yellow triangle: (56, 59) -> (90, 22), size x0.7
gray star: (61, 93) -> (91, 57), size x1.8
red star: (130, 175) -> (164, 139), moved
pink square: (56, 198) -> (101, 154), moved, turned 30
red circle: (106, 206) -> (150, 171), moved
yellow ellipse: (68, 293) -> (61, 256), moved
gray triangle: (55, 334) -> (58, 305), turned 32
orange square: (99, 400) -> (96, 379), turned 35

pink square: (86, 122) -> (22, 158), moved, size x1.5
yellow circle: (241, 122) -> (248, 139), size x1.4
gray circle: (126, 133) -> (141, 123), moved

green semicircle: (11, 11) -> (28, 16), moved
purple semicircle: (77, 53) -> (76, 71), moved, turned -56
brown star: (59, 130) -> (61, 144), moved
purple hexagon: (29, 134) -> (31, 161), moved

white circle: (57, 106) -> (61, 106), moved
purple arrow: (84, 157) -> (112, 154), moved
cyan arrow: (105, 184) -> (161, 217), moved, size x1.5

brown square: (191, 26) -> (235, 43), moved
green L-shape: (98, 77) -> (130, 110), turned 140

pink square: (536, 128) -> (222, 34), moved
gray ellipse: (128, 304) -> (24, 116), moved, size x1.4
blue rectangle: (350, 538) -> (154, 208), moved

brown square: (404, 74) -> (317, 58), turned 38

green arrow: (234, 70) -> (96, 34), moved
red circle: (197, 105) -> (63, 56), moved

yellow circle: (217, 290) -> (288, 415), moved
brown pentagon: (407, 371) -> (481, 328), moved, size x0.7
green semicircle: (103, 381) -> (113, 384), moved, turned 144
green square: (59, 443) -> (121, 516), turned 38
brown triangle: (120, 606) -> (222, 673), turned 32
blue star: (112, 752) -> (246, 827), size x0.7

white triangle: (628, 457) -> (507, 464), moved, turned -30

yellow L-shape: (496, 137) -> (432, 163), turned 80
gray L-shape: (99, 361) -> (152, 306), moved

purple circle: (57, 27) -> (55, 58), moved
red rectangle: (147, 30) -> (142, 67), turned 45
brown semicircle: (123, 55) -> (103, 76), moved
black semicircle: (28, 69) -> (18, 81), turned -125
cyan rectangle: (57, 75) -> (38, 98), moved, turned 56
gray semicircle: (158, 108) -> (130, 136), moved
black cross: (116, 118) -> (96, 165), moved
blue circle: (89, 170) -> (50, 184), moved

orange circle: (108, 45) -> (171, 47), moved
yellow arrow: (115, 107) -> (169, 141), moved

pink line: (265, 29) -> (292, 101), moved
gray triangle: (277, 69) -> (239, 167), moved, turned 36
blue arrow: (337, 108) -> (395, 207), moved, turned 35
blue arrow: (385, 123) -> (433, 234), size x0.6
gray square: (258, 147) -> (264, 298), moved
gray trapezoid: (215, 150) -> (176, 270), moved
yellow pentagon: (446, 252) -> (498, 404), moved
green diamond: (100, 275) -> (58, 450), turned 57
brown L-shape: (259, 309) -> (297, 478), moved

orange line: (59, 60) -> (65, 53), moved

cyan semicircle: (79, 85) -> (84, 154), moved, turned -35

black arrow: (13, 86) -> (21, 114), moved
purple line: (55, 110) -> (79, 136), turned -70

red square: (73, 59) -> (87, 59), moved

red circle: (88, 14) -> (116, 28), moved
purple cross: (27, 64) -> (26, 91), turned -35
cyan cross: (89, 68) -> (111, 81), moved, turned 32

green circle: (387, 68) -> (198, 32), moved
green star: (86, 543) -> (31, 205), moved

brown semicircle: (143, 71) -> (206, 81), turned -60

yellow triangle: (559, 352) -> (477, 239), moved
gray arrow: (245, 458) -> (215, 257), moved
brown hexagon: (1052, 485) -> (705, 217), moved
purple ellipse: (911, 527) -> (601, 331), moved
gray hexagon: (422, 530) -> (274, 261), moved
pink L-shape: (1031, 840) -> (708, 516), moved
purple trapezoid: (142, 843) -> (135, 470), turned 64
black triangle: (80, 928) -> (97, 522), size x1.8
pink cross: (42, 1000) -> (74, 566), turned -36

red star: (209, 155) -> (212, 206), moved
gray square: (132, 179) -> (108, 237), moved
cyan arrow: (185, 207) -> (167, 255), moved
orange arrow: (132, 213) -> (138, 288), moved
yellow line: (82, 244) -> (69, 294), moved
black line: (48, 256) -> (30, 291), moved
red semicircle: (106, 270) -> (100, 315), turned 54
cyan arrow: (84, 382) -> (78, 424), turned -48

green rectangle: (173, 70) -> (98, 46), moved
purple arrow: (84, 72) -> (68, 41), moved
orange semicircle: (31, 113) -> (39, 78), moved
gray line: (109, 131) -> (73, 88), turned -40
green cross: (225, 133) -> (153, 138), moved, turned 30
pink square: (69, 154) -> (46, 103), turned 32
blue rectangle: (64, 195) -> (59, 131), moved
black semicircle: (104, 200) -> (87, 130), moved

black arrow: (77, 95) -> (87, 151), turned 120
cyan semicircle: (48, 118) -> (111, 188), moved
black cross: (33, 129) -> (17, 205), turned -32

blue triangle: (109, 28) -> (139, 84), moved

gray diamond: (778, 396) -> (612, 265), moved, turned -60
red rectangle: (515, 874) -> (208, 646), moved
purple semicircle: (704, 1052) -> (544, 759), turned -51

■ ■ ■ ■ ■

_Activity_.
Please return only the lines from the one that contains "green cross: (225, 133)" through the final line of the entries, each exactly as written.

_Answer space_.
green cross: (225, 133) -> (153, 138), moved, turned 30
pink square: (69, 154) -> (46, 103), turned 32
blue rectangle: (64, 195) -> (59, 131), moved
black semicircle: (104, 200) -> (87, 130), moved

black arrow: (77, 95) -> (87, 151), turned 120
cyan semicircle: (48, 118) -> (111, 188), moved
black cross: (33, 129) -> (17, 205), turned -32

blue triangle: (109, 28) -> (139, 84), moved

gray diamond: (778, 396) -> (612, 265), moved, turned -60
red rectangle: (515, 874) -> (208, 646), moved
purple semicircle: (704, 1052) -> (544, 759), turned -51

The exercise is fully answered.